Rewrite every line of the entries below, requests included, subtracting 104 from each number in the coordinate answers. Leave the pictures out of your answer.

=-=-=

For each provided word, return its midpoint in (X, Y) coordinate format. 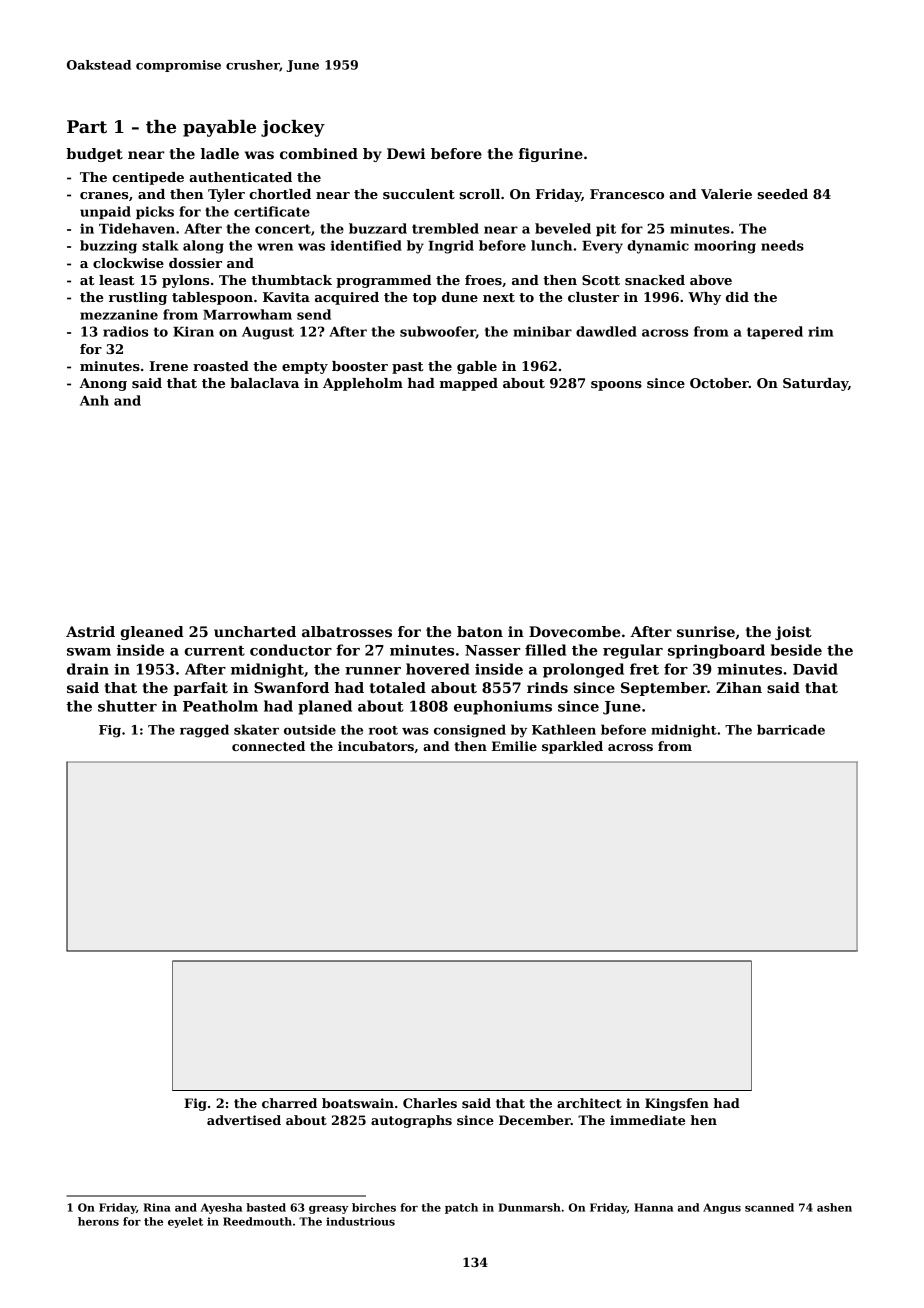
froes (483, 280)
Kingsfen (677, 1104)
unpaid (105, 212)
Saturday (815, 384)
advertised (244, 1120)
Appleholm (363, 384)
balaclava (264, 383)
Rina (157, 1207)
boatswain (358, 1103)
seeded (783, 194)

=-=-=

» Answer to the problem
For each provided word, return its midpoint in (X, Y) coordinate format. 
froes (379, 176)
Kingsfen (573, 1000)
unpaid (1, 108)
Saturday (711, 280)
advertised (140, 1016)
Appleholm (259, 280)
balaclava (160, 279)
Rina (53, 1103)
boatswain (254, 999)
seeded (679, 90)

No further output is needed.